### RECORD EXTRACTS
┌──
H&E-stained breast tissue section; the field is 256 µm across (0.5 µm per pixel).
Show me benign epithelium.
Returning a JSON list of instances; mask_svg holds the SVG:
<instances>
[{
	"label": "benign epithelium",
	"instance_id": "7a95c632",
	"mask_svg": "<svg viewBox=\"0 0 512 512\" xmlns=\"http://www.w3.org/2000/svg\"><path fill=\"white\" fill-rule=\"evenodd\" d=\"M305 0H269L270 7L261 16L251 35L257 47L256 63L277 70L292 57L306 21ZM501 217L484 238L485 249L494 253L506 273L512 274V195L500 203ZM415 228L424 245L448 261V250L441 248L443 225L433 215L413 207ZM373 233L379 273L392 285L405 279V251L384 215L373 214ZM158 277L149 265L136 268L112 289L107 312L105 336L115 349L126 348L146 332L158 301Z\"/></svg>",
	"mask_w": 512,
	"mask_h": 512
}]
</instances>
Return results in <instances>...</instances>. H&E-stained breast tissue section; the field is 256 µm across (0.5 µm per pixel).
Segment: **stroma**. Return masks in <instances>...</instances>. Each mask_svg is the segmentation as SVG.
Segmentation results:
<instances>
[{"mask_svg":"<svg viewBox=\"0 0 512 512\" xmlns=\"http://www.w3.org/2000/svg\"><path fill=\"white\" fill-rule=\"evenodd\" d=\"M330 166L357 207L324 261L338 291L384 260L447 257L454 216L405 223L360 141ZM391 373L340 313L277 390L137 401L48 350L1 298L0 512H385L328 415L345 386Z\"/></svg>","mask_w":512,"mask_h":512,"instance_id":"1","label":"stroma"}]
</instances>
└──
### PROBLEM TO SOLVE
Repeat exactly, and only, the lines from the one containing "Segment: **stroma**. Return" through the end of the material.

### FINISHED ANSWER
Segment: **stroma**. Return masks in <instances>...</instances>. Each mask_svg is the segmentation as SVG.
Segmentation results:
<instances>
[{"mask_svg":"<svg viewBox=\"0 0 512 512\" xmlns=\"http://www.w3.org/2000/svg\"><path fill=\"white\" fill-rule=\"evenodd\" d=\"M330 166L357 207L324 261L338 291L384 260L447 257L454 216L405 223L360 141ZM391 373L340 313L277 390L137 401L48 350L1 298L0 512H385L328 415L345 386Z\"/></svg>","mask_w":512,"mask_h":512,"instance_id":"1","label":"stroma"}]
</instances>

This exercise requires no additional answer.